##### Supplied records

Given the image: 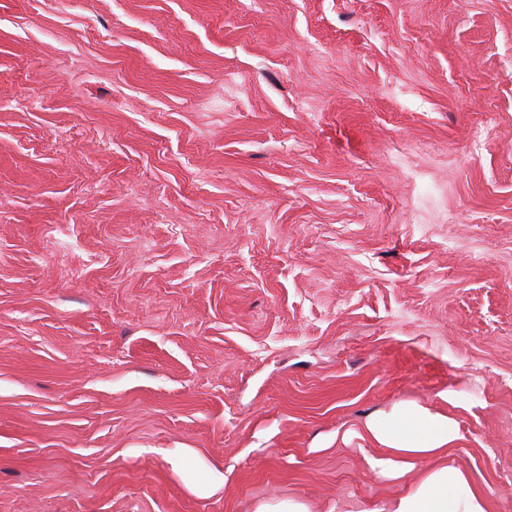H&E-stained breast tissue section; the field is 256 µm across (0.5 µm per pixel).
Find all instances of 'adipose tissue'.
Masks as SVG:
<instances>
[{
    "mask_svg": "<svg viewBox=\"0 0 512 512\" xmlns=\"http://www.w3.org/2000/svg\"><path fill=\"white\" fill-rule=\"evenodd\" d=\"M363 431L374 445L364 454L369 470L401 487L379 512H487L471 474L454 459L458 430L447 414L401 401L367 420Z\"/></svg>",
    "mask_w": 512,
    "mask_h": 512,
    "instance_id": "1",
    "label": "adipose tissue"
}]
</instances>
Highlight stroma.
Here are the masks:
<instances>
[{
    "label": "stroma",
    "mask_w": 512,
    "mask_h": 512,
    "mask_svg": "<svg viewBox=\"0 0 512 512\" xmlns=\"http://www.w3.org/2000/svg\"><path fill=\"white\" fill-rule=\"evenodd\" d=\"M401 400L512 512V0H0V512H375Z\"/></svg>",
    "instance_id": "obj_1"
}]
</instances>
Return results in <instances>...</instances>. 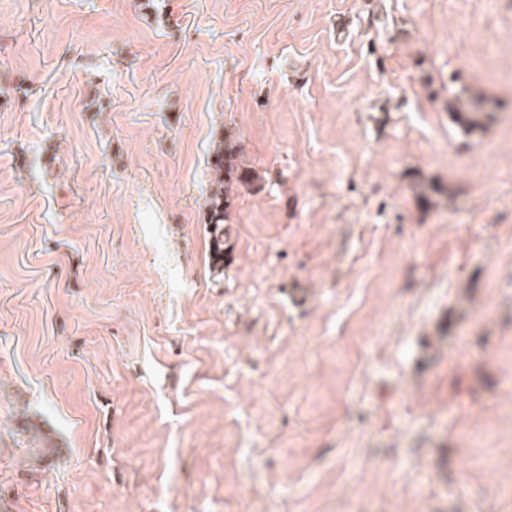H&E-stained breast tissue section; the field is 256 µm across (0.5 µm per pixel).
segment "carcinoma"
Returning a JSON list of instances; mask_svg holds the SVG:
<instances>
[{
	"mask_svg": "<svg viewBox=\"0 0 512 512\" xmlns=\"http://www.w3.org/2000/svg\"><path fill=\"white\" fill-rule=\"evenodd\" d=\"M450 121L464 134L481 129L490 113L484 101L461 89L451 93L446 102ZM240 139L231 130L212 143L210 149V181L205 209L211 241V270L224 273V222L234 201L232 192L253 181V174L239 163Z\"/></svg>",
	"mask_w": 512,
	"mask_h": 512,
	"instance_id": "obj_1",
	"label": "carcinoma"
}]
</instances>
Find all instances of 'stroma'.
Instances as JSON below:
<instances>
[{"label":"stroma","instance_id":"stroma-1","mask_svg":"<svg viewBox=\"0 0 512 512\" xmlns=\"http://www.w3.org/2000/svg\"><path fill=\"white\" fill-rule=\"evenodd\" d=\"M0 512H512V0H0ZM446 110L450 121L465 135L481 129L491 117L484 101L464 89L451 93ZM210 153V181L205 209L211 241V270L224 273V222L234 201L232 192L239 185L253 181V174L243 168L238 159L241 154L240 139L231 130L213 141Z\"/></svg>","mask_w":512,"mask_h":512}]
</instances>
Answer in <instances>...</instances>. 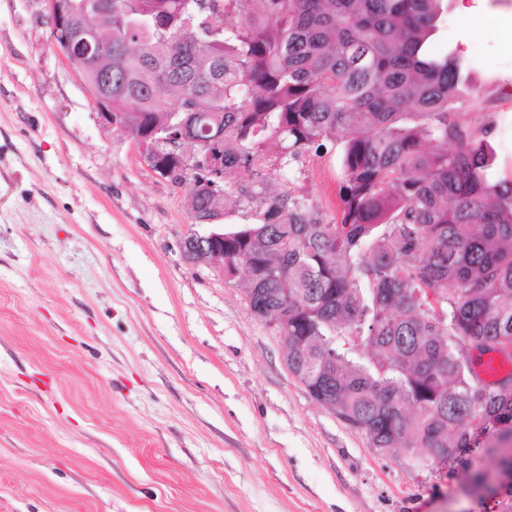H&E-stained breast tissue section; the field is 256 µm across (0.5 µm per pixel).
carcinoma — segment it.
I'll return each instance as SVG.
<instances>
[{"label":"carcinoma","instance_id":"cac0c4a2","mask_svg":"<svg viewBox=\"0 0 512 512\" xmlns=\"http://www.w3.org/2000/svg\"><path fill=\"white\" fill-rule=\"evenodd\" d=\"M241 4L235 26L226 17ZM448 0H112L88 83L112 81L127 133L173 112L224 113V198L259 222L224 228V273L244 270L288 369L370 447L466 448L461 473L512 468V179L485 127L461 121L476 64L439 32ZM174 102L163 105L161 95ZM342 144L340 215L310 223L258 169Z\"/></svg>","mask_w":512,"mask_h":512}]
</instances>
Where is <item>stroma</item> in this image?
<instances>
[{
    "label": "stroma",
    "mask_w": 512,
    "mask_h": 512,
    "mask_svg": "<svg viewBox=\"0 0 512 512\" xmlns=\"http://www.w3.org/2000/svg\"><path fill=\"white\" fill-rule=\"evenodd\" d=\"M448 0L482 69L464 104L512 178V0ZM341 147L269 170L339 211ZM190 184L141 161L50 41L46 0H0V512H493L423 448L378 454L290 373L243 277L187 263Z\"/></svg>",
    "instance_id": "35a3bbf8"
}]
</instances>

##########

**Stated problem:** Return exactly the lines from the one containing "carcinoma — segment it." through the last line of the records above, both included, and nothing else.

**The solution:**
carcinoma — segment it.
I'll return each instance as SVG.
<instances>
[{"label":"carcinoma","instance_id":"cac0c4a2","mask_svg":"<svg viewBox=\"0 0 512 512\" xmlns=\"http://www.w3.org/2000/svg\"><path fill=\"white\" fill-rule=\"evenodd\" d=\"M241 4L235 26L226 17ZM448 0H112L88 83L112 81L127 133L173 112L224 113V198L259 222L224 228V273L244 270L288 369L370 447L466 448L461 473L512 468V179L485 127L461 121L476 64L439 32ZM174 102L163 105L161 95ZM342 144L340 215L310 223L258 169Z\"/></svg>","mask_w":512,"mask_h":512}]
</instances>
Where is <item>stroma</item> in this image?
<instances>
[{
    "label": "stroma",
    "mask_w": 512,
    "mask_h": 512,
    "mask_svg": "<svg viewBox=\"0 0 512 512\" xmlns=\"http://www.w3.org/2000/svg\"><path fill=\"white\" fill-rule=\"evenodd\" d=\"M448 0L482 69L464 104L512 178V0ZM341 147L269 170L339 211ZM190 184L141 161L50 41L46 0H0V512H493L423 448L378 454L290 373L243 277L187 263Z\"/></svg>",
    "instance_id": "35a3bbf8"
}]
</instances>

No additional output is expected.